● **What to work on**
Nothing is needed except the lines below that run from the one with "purple spinning top: 2 -> 4" through the one with "yellow shoe: 6 -> 11", repeated exactly.

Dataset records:
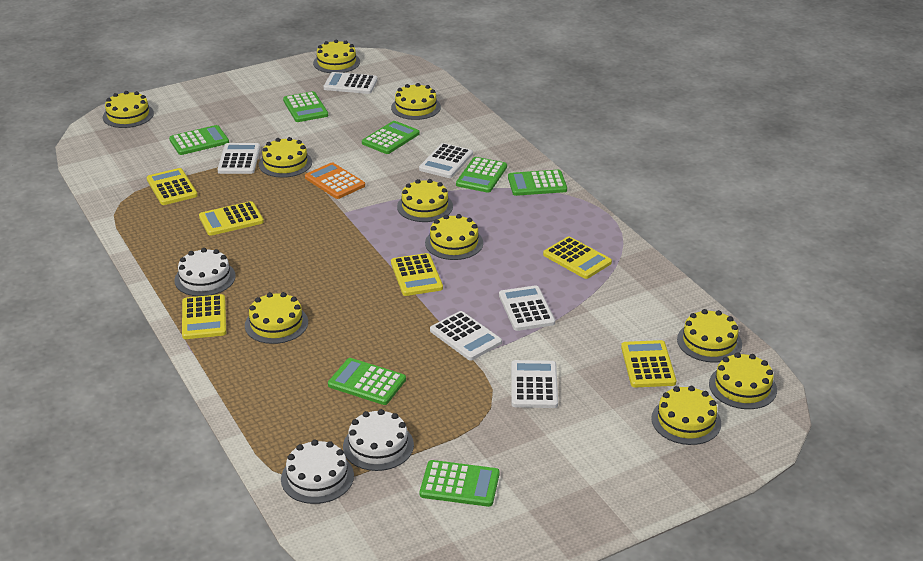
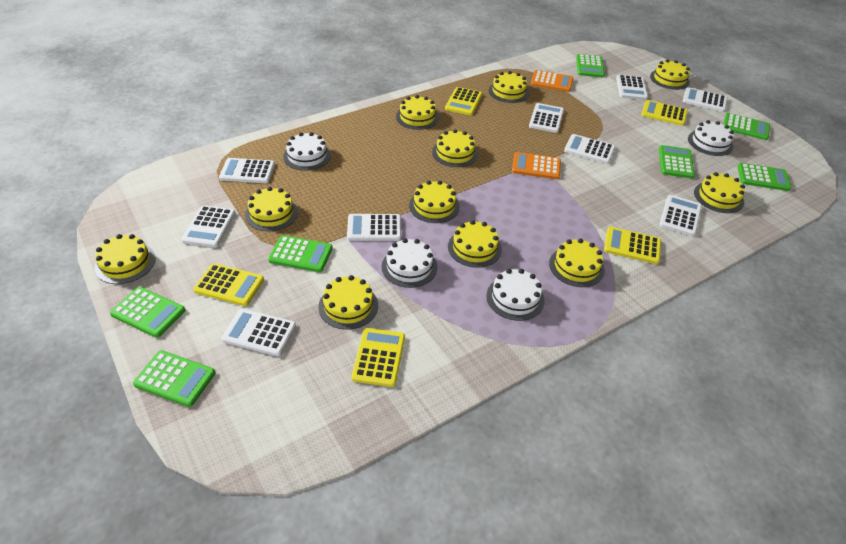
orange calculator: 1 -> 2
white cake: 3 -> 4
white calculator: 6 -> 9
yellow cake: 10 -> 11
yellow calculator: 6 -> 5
==
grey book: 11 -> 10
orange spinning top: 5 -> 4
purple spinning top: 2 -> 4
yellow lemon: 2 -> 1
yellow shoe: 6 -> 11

● **Expected answer**
purple spinning top: 2 -> 4
yellow lemon: 2 -> 1
yellow shoe: 6 -> 11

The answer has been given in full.